| What is being asked |
Reproduce every line of the data below word for word, changing nothing.

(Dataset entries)
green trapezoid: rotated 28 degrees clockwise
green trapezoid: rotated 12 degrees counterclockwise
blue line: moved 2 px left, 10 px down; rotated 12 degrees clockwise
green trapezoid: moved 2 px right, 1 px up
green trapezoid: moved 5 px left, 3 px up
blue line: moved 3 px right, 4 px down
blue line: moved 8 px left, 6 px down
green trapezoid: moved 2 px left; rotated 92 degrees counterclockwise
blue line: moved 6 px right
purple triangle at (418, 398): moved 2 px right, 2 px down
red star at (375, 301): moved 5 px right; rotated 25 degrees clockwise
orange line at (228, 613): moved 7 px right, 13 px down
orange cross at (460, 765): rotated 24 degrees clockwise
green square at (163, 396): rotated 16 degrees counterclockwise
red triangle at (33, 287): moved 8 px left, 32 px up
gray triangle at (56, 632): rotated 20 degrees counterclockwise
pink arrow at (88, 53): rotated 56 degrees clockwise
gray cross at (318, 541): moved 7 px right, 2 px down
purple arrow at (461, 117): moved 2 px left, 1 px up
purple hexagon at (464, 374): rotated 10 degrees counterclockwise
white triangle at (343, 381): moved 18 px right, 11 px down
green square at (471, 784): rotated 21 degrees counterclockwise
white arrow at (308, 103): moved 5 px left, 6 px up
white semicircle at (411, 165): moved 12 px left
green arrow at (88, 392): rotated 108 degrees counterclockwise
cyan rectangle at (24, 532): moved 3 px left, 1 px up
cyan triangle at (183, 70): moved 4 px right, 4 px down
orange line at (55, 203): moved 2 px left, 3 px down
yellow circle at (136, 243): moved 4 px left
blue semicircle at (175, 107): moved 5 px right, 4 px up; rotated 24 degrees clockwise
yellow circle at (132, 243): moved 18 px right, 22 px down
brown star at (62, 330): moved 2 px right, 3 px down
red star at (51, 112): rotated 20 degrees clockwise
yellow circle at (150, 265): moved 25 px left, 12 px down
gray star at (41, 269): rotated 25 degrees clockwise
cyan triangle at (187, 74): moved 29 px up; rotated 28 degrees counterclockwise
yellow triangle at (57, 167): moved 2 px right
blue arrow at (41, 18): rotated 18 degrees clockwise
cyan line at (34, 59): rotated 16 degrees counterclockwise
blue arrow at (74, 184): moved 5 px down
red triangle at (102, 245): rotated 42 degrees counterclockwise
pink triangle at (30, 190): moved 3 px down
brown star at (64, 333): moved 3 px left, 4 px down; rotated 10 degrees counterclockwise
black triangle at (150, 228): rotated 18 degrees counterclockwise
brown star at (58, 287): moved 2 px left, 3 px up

| Exercise output |
green trapezoid: rotated 28 degrees clockwise
green trapezoid: rotated 12 degrees counterclockwise
blue line: moved 2 px left, 10 px down; rotated 12 degrees clockwise
green trapezoid: moved 2 px right, 1 px up
green trapezoid: moved 5 px left, 3 px up
blue line: moved 3 px right, 4 px down
blue line: moved 8 px left, 6 px down
green trapezoid: moved 2 px left; rotated 92 degrees counterclockwise
blue line: moved 6 px right
purple triangle at (418, 398): moved 2 px right, 2 px down
red star at (375, 301): moved 5 px right; rotated 25 degrees clockwise
orange line at (228, 613): moved 7 px right, 13 px down
orange cross at (460, 765): rotated 24 degrees clockwise
green square at (163, 396): rotated 16 degrees counterclockwise
red triangle at (33, 287): moved 8 px left, 32 px up
gray triangle at (56, 632): rotated 20 degrees counterclockwise
pink arrow at (88, 53): rotated 56 degrees clockwise
gray cross at (318, 541): moved 7 px right, 2 px down
purple arrow at (461, 117): moved 2 px left, 1 px up
purple hexagon at (464, 374): rotated 10 degrees counterclockwise
white triangle at (343, 381): moved 18 px right, 11 px down
green square at (471, 784): rotated 21 degrees counterclockwise
white arrow at (308, 103): moved 5 px left, 6 px up
white semicircle at (411, 165): moved 12 px left
green arrow at (88, 392): rotated 108 degrees counterclockwise
cyan rectangle at (24, 532): moved 3 px left, 1 px up
cyan triangle at (183, 70): moved 4 px right, 4 px down
orange line at (55, 203): moved 2 px left, 3 px down
yellow circle at (136, 243): moved 4 px left
blue semicircle at (175, 107): moved 5 px right, 4 px up; rotated 24 degrees clockwise
yellow circle at (132, 243): moved 18 px right, 22 px down
brown star at (62, 330): moved 2 px right, 3 px down
red star at (51, 112): rotated 20 degrees clockwise
yellow circle at (150, 265): moved 25 px left, 12 px down
gray star at (41, 269): rotated 25 degrees clockwise
cyan triangle at (187, 74): moved 29 px up; rotated 28 degrees counterclockwise
yellow triangle at (57, 167): moved 2 px right
blue arrow at (41, 18): rotated 18 degrees clockwise
cyan line at (34, 59): rotated 16 degrees counterclockwise
blue arrow at (74, 184): moved 5 px down
red triangle at (102, 245): rotated 42 degrees counterclockwise
pink triangle at (30, 190): moved 3 px down
brown star at (64, 333): moved 3 px left, 4 px down; rotated 10 degrees counterclockwise
black triangle at (150, 228): rotated 18 degrees counterclockwise
brown star at (58, 287): moved 2 px left, 3 px up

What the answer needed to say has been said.